(Beginning of RECORDS SUPPLIED)

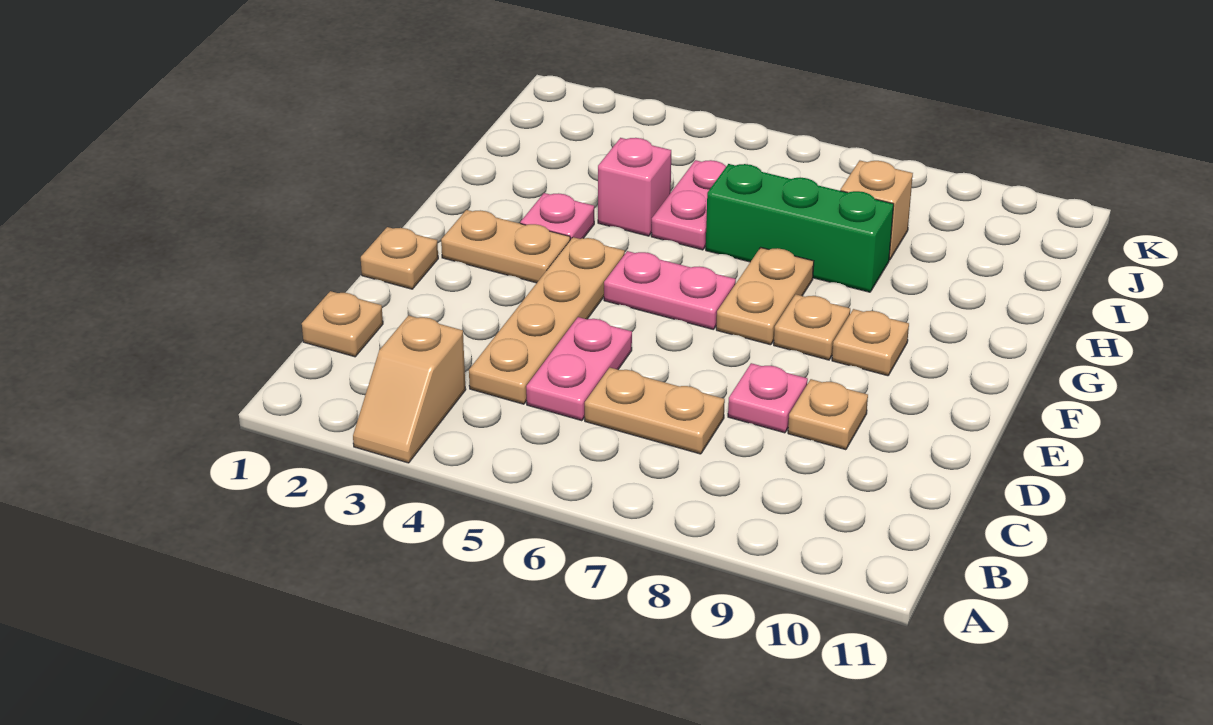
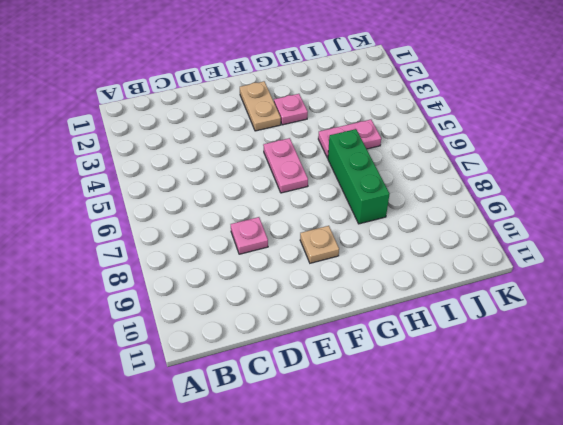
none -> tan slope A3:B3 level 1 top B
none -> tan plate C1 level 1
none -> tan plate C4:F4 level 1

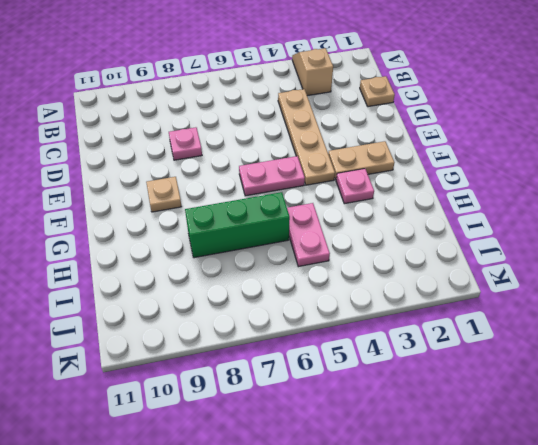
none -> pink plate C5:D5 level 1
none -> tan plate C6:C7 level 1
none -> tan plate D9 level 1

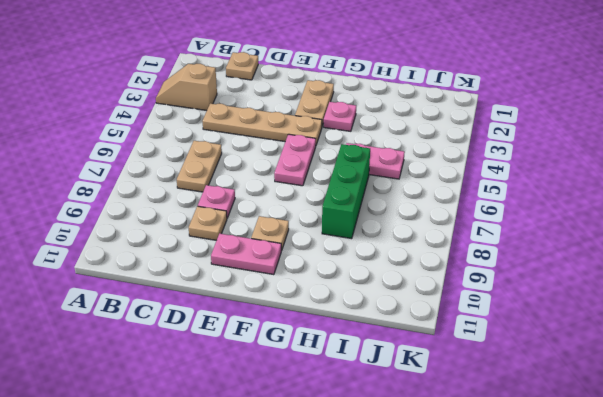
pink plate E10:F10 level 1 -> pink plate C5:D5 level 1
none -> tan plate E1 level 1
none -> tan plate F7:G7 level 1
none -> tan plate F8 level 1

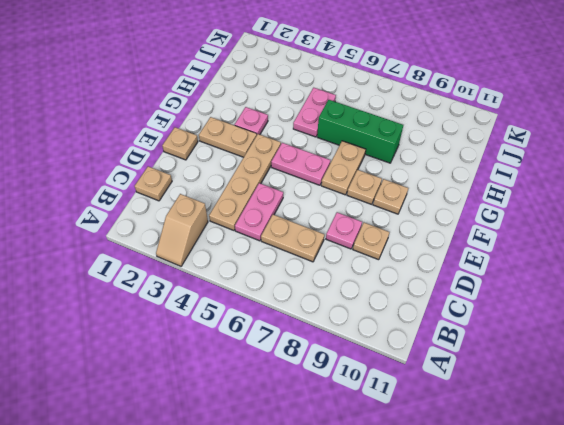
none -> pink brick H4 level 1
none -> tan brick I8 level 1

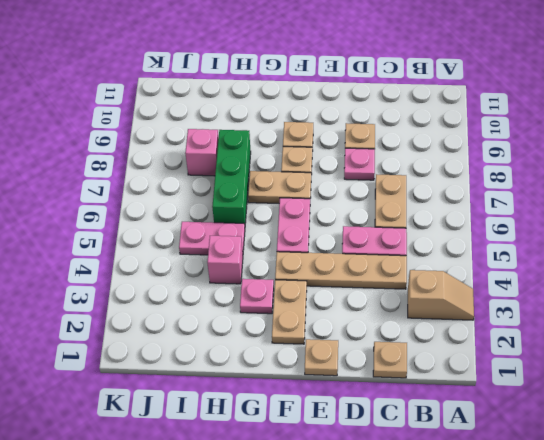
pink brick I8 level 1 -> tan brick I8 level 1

(End of RECORDS SUPPLIED)
(Beginning of RECORDS SUPPLIED)

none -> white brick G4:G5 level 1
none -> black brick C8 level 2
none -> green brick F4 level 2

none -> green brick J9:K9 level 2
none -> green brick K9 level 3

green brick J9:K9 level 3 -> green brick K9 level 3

(End of RECORDS SUPPLIED)

** EXERCISE INSTRUCTIONS **
If a line of the data contains "brick", it counts; report the number of such lines and nothing else.

** TASK RESPONSE **
9